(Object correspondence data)
BEGIN

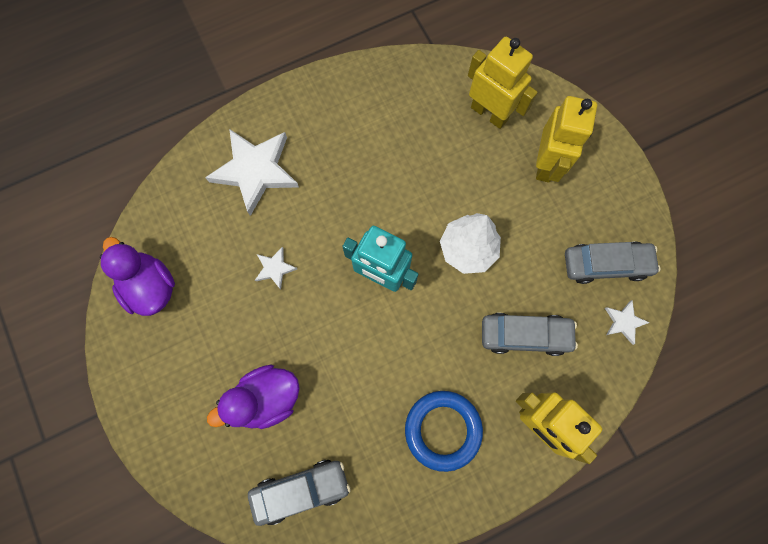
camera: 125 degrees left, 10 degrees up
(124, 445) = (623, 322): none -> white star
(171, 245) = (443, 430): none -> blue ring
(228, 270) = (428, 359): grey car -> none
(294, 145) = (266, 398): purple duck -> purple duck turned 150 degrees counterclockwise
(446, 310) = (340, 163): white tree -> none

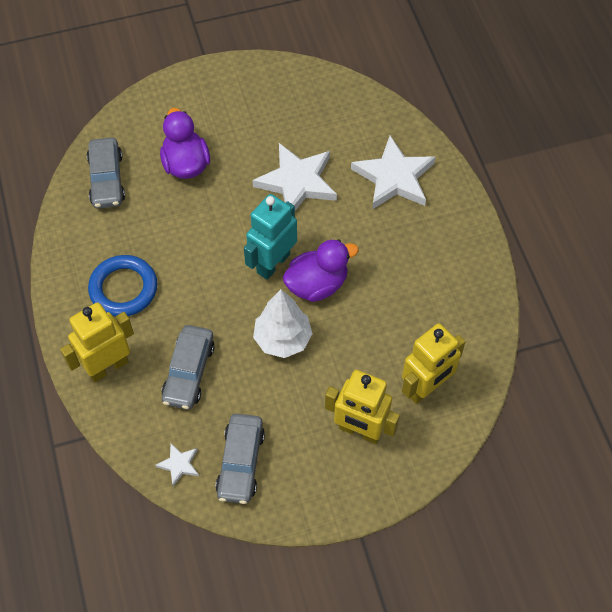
camera: 100 degrees right, 15 degrees down
(150, 286) = (300, 93): purple duck -> purple duck (317, 284)
(275, 268) = (297, 182): white star -> white star, size x2.18

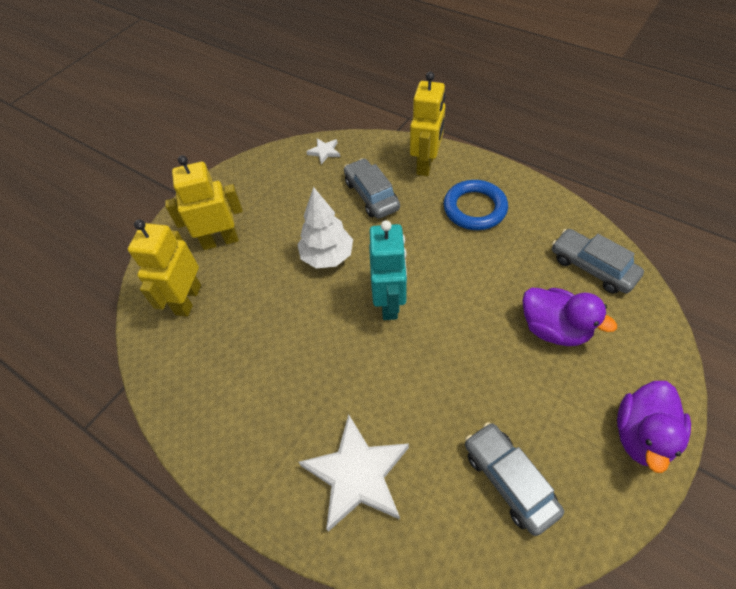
camera: 145 degrees right, 5 degrees down
(240, 463) = (287, 175): grey car -> grey car (509, 480)
(297, 182) = (443, 390): white star -> none
(317, 284) = (338, 313): purple duck -> purple duck (642, 435)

END

TASK DIRECTIONS:
Nothing should be returned except the lines from the one containing "(240, 463) = (287, 175): grey" through the last line of the data, each restated word for word.

TASK SOLUTION:
(240, 463) = (287, 175): grey car -> grey car (509, 480)
(297, 182) = (443, 390): white star -> none
(317, 284) = (338, 313): purple duck -> purple duck (642, 435)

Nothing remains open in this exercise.